Stored entries
- - - -

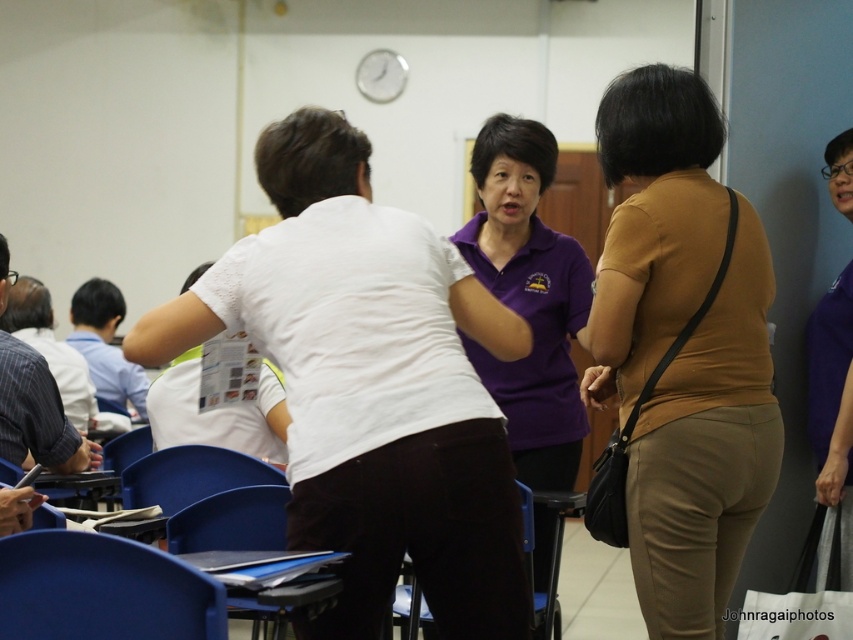
You are a person with a 70 cm wide wheelchair. You want to move between the blue plastic chair at lower left and the blue plastic chair at lower center. Can you fit through the space between them?

The blue plastic chair at lower left and blue plastic chair at lower center are 78.03 centimeters apart. Since your wheelchair is 70 cm wide, you can fit through the space between them as 70 cm is less than 78.03 cm.

You are organizing a classroom event and need to place a white fabric shopping bag at lower right on a blue plastic chair at lower center. Will the bag fit on the chair without falling off?

The blue plastic chair at lower center is shorter than the white fabric shopping bag at lower right. Since the chair is shorter, the bag might not have enough space to rest securely and could potentially fall off.

You are standing in the classroom and need to place a small plant between the blue plastic chair at lower left and the white fabric shopping bag at lower right. Based on their positions, which object should the plant be closer to?

The blue plastic chair at lower left is closer to the viewer than the white fabric shopping bag at lower right, so the plant should be placed closer to the blue plastic chair at lower left to maintain equal distance from both objects.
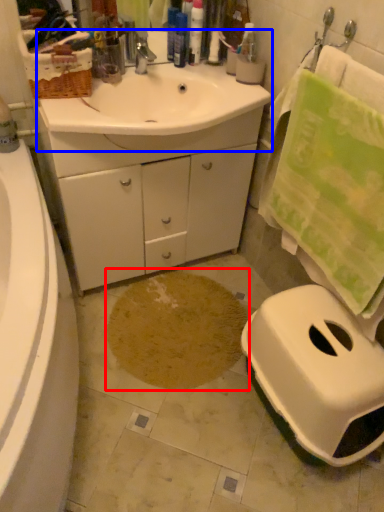
Question: Which object is closer to the camera taking this photo, footprint (highlighted by a red box) or sink (highlighted by a blue box)?

Choices:
 (A) footprint
 (B) sink

Answer: (B)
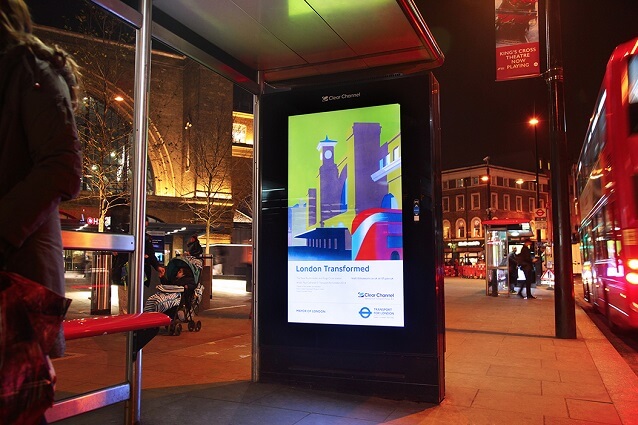
Find the location of a particular element. light reflections is located at coordinates (271, 30), (295, 7).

- - - -

Report every line of the rows above that contains the string "sink", treating uppercase and lowercase letters as distinct.

Question: Which object is closer to the camera taking this photo, footprint (highlighted by a red box) or sink (highlighted by a blue box)?
 (B) sink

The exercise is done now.